After locating the line that contains "(311, 120) = (302, 122): blue", restate it and each later line word for word through the end of the records.
··· Records ···
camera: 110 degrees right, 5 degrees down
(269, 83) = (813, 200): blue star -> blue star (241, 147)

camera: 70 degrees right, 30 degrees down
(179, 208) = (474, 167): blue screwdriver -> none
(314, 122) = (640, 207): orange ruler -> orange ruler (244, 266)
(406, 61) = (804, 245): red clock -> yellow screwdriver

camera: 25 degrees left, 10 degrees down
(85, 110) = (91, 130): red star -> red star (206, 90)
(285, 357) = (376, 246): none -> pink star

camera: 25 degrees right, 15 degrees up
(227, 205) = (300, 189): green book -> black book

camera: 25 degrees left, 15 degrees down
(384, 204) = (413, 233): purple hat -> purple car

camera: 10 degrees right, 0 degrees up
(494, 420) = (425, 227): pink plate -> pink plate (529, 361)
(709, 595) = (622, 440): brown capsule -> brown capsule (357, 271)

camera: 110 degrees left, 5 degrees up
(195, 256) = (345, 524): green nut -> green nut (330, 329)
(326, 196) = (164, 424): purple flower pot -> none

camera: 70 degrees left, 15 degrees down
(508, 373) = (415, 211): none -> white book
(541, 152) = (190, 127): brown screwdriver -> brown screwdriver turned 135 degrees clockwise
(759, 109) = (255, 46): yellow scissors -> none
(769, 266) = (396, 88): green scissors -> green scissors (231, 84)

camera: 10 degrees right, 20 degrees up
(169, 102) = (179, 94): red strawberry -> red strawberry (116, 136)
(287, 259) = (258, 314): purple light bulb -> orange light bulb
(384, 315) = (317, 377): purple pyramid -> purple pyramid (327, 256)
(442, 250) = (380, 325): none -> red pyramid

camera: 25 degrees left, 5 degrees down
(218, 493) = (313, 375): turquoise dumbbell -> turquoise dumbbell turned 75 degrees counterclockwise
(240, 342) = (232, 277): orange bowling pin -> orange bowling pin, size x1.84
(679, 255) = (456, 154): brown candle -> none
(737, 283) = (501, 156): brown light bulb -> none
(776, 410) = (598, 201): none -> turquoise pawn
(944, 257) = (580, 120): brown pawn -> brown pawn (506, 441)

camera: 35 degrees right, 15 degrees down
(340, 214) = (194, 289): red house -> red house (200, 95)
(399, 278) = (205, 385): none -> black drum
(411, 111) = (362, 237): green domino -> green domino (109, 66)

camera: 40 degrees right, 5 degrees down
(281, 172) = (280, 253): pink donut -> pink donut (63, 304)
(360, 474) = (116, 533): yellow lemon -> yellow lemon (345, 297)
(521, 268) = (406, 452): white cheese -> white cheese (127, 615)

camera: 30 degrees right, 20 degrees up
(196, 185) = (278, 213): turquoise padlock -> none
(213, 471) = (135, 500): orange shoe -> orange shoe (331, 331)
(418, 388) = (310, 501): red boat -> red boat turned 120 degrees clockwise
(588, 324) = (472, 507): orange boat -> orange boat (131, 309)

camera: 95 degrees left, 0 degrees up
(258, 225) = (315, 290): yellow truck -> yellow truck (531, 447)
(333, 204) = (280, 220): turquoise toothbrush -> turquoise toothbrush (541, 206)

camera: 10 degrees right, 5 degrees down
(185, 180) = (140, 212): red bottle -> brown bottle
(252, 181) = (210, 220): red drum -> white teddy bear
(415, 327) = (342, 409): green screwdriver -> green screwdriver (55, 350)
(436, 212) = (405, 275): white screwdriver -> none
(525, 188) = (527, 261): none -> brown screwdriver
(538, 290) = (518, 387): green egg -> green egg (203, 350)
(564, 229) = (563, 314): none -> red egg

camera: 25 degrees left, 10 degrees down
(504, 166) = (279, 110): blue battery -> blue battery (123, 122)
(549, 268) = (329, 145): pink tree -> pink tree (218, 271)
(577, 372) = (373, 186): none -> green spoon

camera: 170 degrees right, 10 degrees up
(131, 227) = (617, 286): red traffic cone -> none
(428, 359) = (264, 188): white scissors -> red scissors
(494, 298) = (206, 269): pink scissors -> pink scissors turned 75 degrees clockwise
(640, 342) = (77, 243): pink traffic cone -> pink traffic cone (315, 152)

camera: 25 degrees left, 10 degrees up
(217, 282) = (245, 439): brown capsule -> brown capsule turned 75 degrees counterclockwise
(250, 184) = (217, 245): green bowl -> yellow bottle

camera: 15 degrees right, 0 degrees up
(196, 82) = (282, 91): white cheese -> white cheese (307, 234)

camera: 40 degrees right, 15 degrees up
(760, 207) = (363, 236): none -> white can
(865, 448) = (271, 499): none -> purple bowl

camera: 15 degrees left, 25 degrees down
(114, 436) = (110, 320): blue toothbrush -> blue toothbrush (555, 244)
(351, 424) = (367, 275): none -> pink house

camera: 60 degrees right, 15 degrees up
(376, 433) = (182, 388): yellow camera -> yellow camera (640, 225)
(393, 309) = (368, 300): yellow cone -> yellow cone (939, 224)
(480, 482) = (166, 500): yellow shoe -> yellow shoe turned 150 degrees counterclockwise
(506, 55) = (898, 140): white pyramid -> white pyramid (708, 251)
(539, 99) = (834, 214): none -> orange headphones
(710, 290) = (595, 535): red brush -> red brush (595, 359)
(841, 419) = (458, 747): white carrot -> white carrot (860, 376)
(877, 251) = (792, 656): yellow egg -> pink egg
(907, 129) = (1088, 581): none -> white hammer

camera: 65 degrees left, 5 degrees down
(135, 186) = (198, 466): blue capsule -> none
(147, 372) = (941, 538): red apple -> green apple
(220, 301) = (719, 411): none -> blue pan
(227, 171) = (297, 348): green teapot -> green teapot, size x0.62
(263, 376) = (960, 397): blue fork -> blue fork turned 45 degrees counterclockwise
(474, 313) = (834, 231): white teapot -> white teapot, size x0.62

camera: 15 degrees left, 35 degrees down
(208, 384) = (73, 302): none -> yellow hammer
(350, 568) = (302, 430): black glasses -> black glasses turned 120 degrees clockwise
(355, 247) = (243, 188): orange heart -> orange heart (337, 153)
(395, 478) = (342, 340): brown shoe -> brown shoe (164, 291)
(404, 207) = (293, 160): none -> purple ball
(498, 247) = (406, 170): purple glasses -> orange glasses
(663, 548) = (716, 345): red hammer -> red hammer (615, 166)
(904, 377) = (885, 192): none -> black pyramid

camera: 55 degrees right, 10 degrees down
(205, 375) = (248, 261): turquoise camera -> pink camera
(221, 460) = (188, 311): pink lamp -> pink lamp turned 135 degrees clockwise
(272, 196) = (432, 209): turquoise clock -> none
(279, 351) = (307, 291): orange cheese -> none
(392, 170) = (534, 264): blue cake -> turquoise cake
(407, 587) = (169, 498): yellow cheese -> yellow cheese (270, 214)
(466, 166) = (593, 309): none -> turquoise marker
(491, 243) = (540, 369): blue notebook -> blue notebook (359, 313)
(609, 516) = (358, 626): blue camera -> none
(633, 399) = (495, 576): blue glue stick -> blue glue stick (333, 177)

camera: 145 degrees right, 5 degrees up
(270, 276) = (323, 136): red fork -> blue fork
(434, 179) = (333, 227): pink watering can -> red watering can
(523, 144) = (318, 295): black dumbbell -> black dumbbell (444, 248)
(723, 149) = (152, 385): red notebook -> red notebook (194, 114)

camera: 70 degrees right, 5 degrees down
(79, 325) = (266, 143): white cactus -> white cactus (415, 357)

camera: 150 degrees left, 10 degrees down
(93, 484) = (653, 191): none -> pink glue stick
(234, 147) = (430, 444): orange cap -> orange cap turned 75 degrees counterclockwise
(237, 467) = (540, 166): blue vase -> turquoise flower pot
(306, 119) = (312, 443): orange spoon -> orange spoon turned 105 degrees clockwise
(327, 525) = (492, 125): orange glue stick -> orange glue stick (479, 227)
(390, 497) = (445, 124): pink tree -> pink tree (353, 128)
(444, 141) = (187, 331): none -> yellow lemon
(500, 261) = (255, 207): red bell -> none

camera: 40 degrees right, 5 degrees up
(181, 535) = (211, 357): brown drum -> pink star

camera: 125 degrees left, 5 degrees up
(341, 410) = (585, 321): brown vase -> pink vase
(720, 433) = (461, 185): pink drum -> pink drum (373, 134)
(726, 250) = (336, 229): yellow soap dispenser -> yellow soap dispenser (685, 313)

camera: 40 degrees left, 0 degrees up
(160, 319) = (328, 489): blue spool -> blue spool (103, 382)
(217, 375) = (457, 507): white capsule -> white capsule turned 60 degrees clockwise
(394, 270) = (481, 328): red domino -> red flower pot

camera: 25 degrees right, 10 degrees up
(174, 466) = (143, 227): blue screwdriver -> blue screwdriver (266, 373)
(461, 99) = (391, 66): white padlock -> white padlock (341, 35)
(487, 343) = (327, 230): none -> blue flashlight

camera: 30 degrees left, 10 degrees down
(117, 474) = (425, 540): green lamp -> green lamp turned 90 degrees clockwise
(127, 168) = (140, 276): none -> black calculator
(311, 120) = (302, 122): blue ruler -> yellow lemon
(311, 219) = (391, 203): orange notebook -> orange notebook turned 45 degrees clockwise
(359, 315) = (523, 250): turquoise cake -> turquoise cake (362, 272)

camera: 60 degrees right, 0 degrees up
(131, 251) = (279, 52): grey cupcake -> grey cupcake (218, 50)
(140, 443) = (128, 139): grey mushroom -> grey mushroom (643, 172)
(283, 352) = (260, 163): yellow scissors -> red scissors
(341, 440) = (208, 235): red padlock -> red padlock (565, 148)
···
**Exercise response:**
(311, 120) = (302, 122): blue ruler -> yellow lemon
(311, 219) = (391, 203): orange notebook -> orange notebook turned 45 degrees clockwise
(359, 315) = (523, 250): turquoise cake -> turquoise cake (362, 272)

camera: 60 degrees right, 0 degrees up
(131, 251) = (279, 52): grey cupcake -> grey cupcake (218, 50)
(140, 443) = (128, 139): grey mushroom -> grey mushroom (643, 172)
(283, 352) = (260, 163): yellow scissors -> red scissors
(341, 440) = (208, 235): red padlock -> red padlock (565, 148)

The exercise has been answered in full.